[Supplied records Boundary: Start]
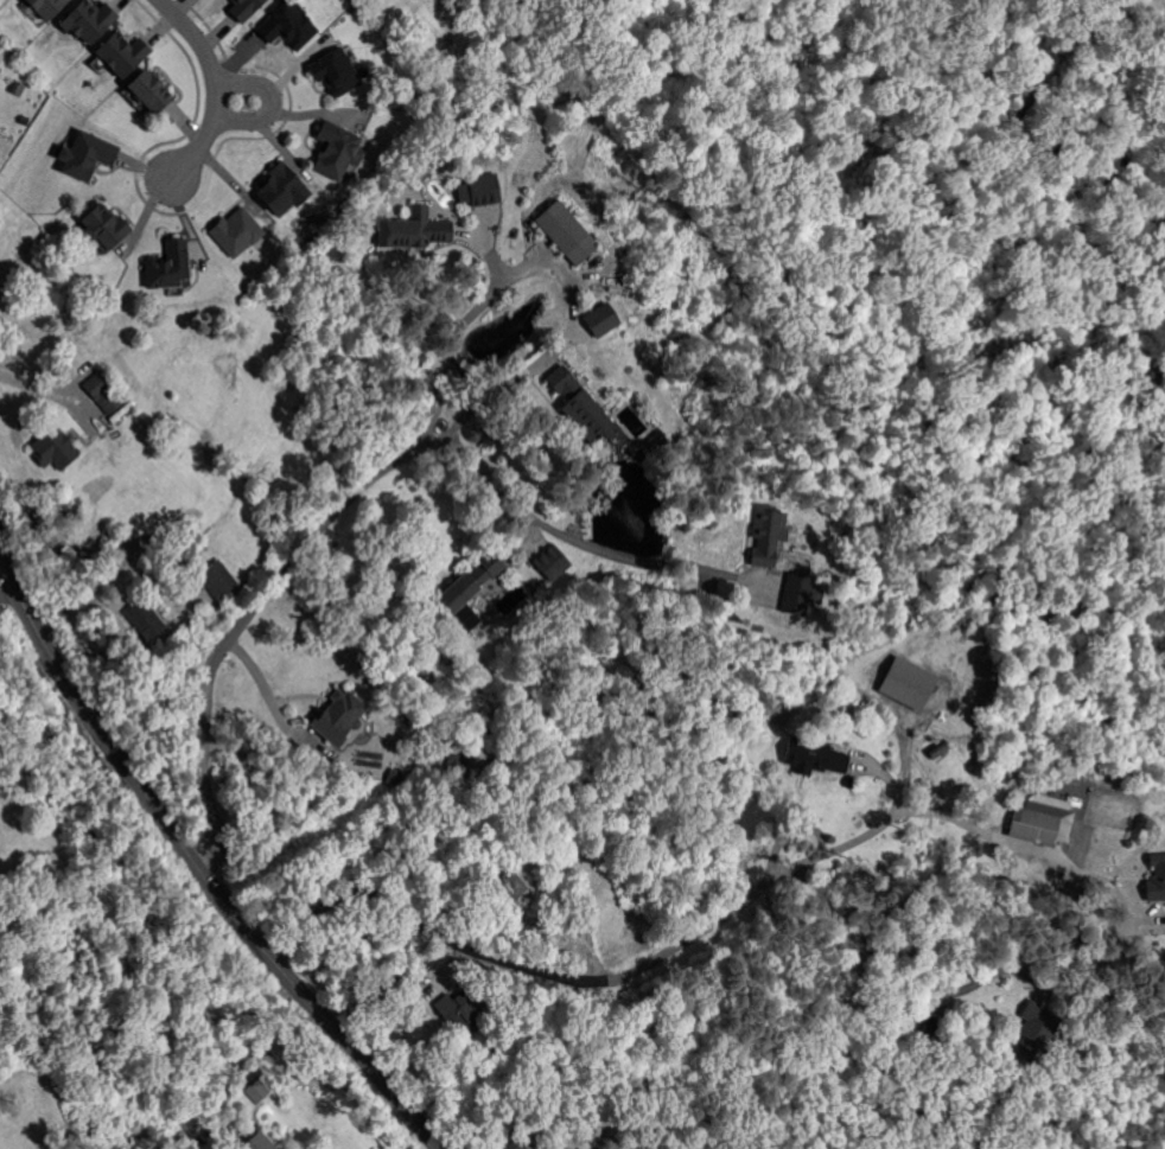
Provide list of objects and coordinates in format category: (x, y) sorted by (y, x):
building: (46, 6)
building: (247, 8)
building: (89, 21)
building: (292, 25)
building: (3, 52)
building: (122, 54)
building: (336, 73)
building: (20, 89)
road: (212, 89)
building: (149, 92)
road: (228, 97)
building: (24, 121)
building: (337, 151)
building: (85, 153)
building: (283, 189)
building: (480, 190)
building: (105, 229)
building: (414, 230)
building: (237, 232)
building: (568, 233)
building: (169, 267)
road: (556, 268)
building: (606, 320)
road: (29, 386)
building: (104, 391)
building: (579, 405)
building: (655, 441)
building: (55, 448)
road: (349, 499)
building: (763, 536)
building: (551, 563)
road: (5, 576)
building: (218, 580)
building: (472, 581)
building: (793, 594)
building: (145, 620)
building: (339, 717)
building: (245, 749)
building: (812, 757)
building: (454, 761)
building: (393, 777)
building: (564, 782)
road: (934, 810)
building: (1030, 826)
road: (194, 862)
building: (1156, 878)
building: (510, 888)
road: (511, 960)
road: (898, 967)
building: (458, 1012)
building: (1035, 1029)
building: (255, 1089)
building: (503, 1136)
building: (261, 1142)
building: (514, 1144)
building: (561, 1147)
building: (565, 1147)
building: (580, 1148)
building: (582, 1148)

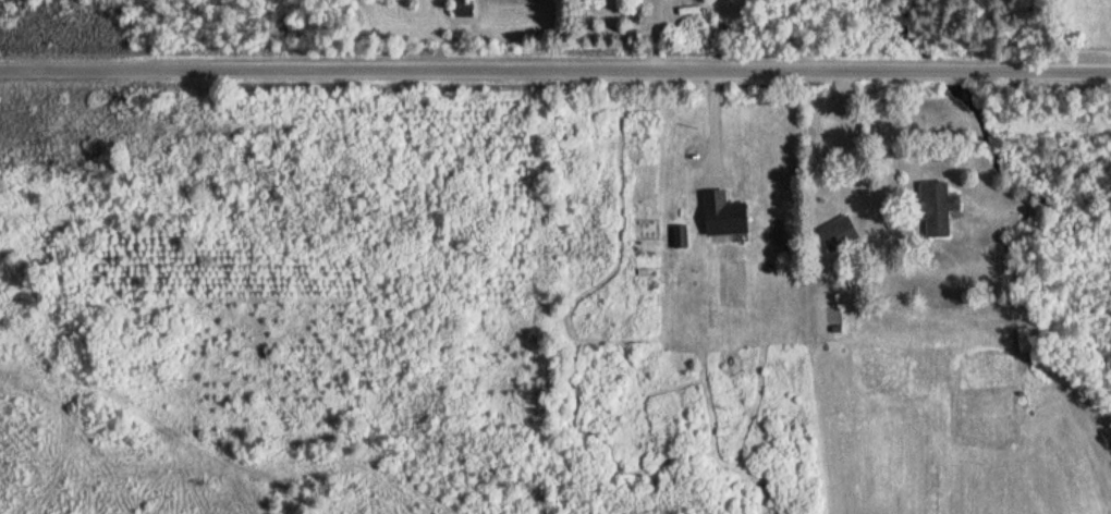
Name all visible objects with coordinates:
building: (461, 9)
road: (555, 71)
road: (844, 146)
building: (935, 209)
building: (723, 215)
building: (838, 234)
building: (1024, 340)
[Supplied records Boundary: End]
▸ **Exercise goal**
Type out exactly the span of lines from the one with "Name all visible" to the end of the material above, counting both end lines, and nothing else.

▸ **Worked solution**
Name all visible objects with coordinates:
building: (461, 9)
road: (555, 71)
road: (844, 146)
building: (935, 209)
building: (723, 215)
building: (838, 234)
building: (1024, 340)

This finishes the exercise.